▽

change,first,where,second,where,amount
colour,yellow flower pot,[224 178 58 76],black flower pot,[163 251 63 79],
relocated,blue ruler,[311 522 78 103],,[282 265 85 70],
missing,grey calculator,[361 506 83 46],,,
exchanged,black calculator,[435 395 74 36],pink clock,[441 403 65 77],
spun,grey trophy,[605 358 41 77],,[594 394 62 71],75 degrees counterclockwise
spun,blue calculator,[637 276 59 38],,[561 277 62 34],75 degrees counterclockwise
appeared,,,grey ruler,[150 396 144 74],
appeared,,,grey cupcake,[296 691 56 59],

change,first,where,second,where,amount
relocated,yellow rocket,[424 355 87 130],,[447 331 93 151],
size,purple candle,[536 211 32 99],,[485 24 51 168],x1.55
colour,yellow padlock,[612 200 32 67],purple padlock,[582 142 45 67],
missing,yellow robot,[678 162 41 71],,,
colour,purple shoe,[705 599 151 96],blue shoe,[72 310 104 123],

△
▽

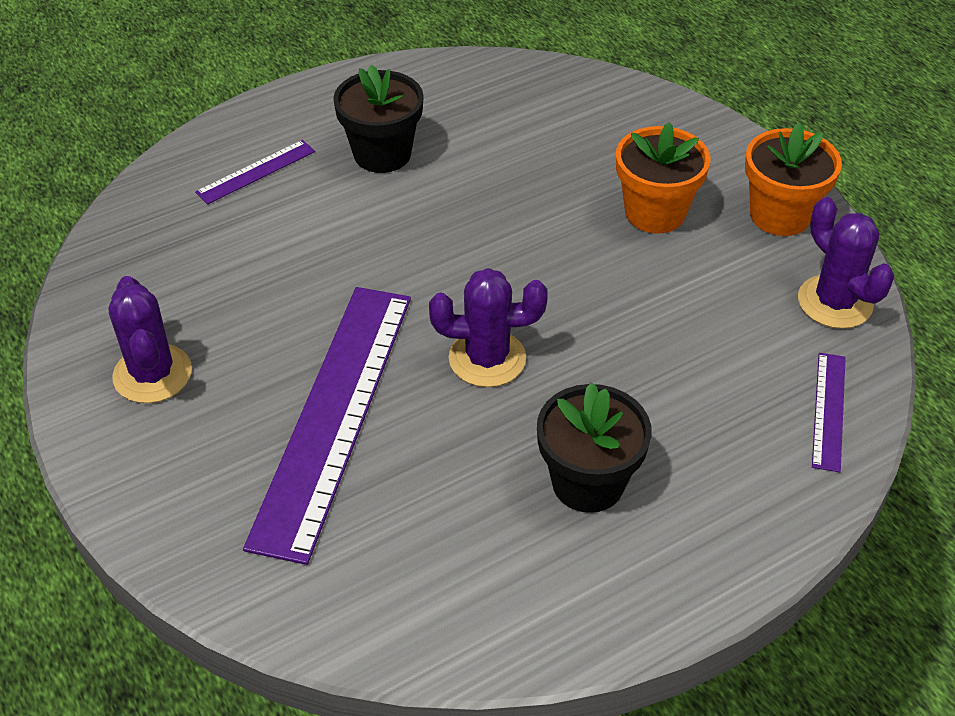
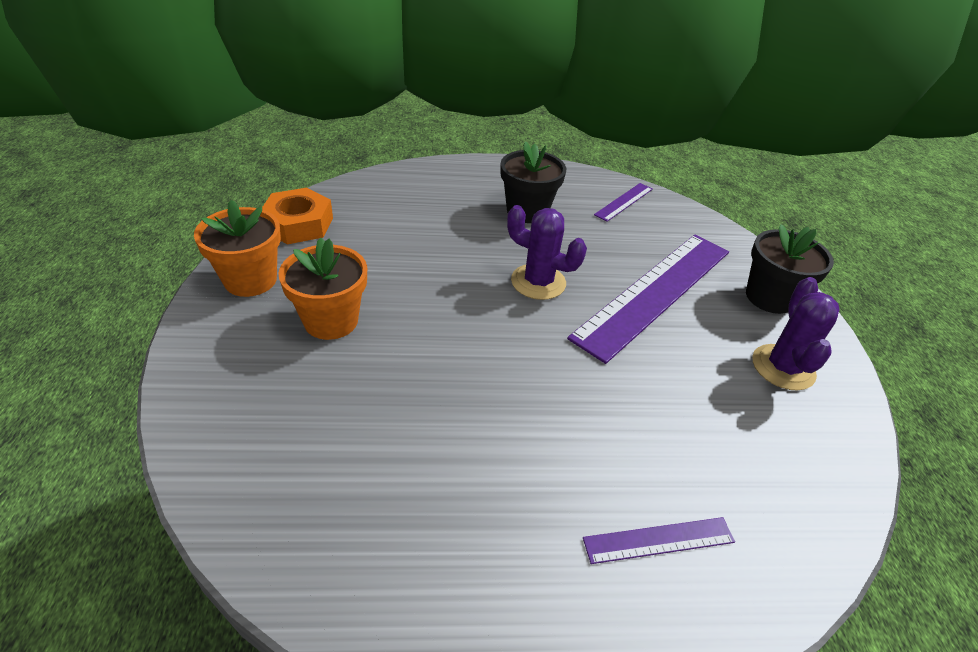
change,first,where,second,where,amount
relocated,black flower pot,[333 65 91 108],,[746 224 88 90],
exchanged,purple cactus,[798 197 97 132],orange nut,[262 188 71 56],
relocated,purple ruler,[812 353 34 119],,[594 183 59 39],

△

Brief: Look in the material above for the line with "spun,grey trophy,[605 358" and the line with "appeared,,,grey ruler,[150 396", and transcribe exactly those lines and all lines between them, nothing more.

Task answer:
spun,grey trophy,[605 358 41 77],,[594 394 62 71],75 degrees counterclockwise
spun,blue calculator,[637 276 59 38],,[561 277 62 34],75 degrees counterclockwise
appeared,,,grey ruler,[150 396 144 74],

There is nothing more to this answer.